#### To do:
Retype the entries below word for word, leaving out every picture.

%%

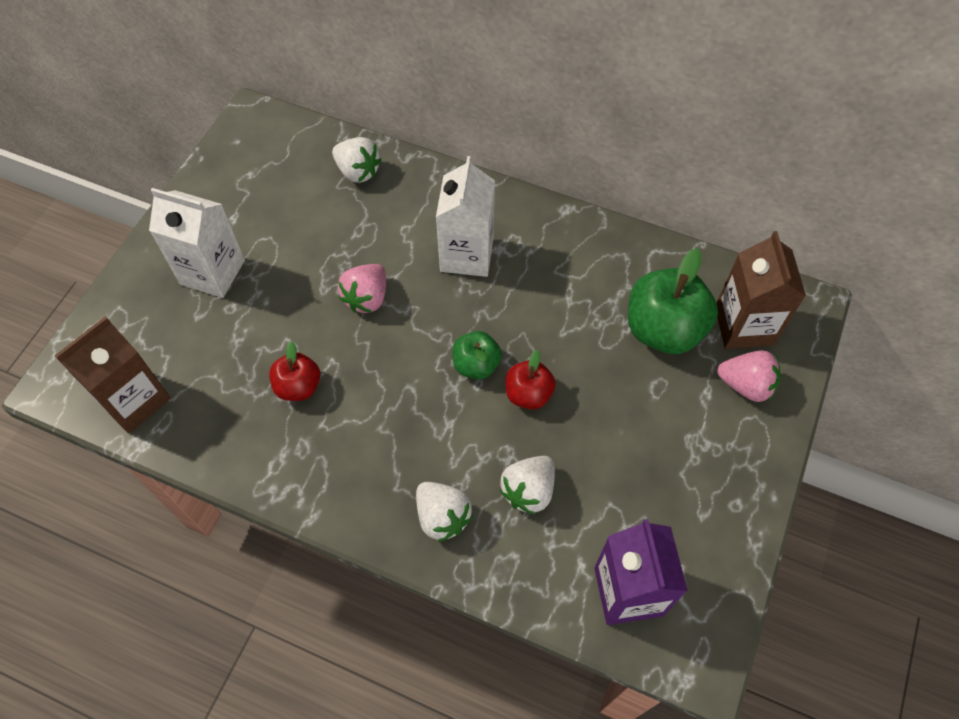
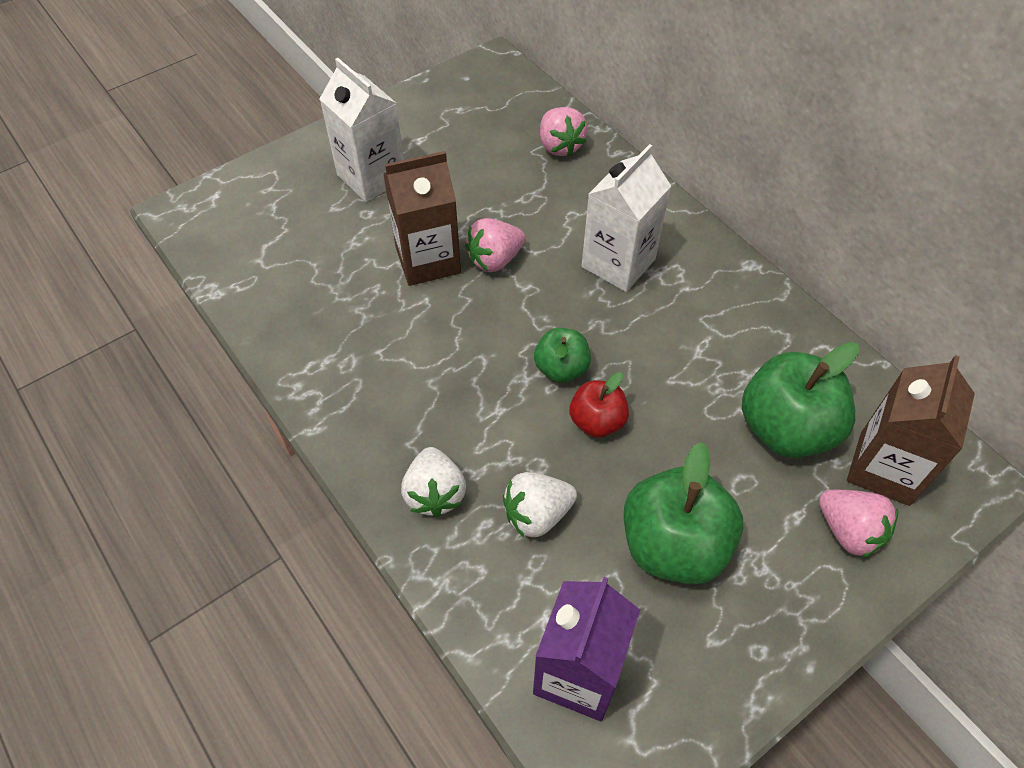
camera: 30 degrees right, 5 degrees down
brown carton [55,316,171,433] -> brown carton moved to [383,151,461,286]
red apple [269,341,320,401] -> none
white strawberry [332,137,382,183] -> pink strawberry [540,107,587,157]
none -> green apple [624,442,743,585]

%%

#### Written solution:
camera: 30 degrees right, 5 degrees down
brown carton [55,316,171,433] -> brown carton moved to [383,151,461,286]
red apple [269,341,320,401] -> none
white strawberry [332,137,382,183] -> pink strawberry [540,107,587,157]
none -> green apple [624,442,743,585]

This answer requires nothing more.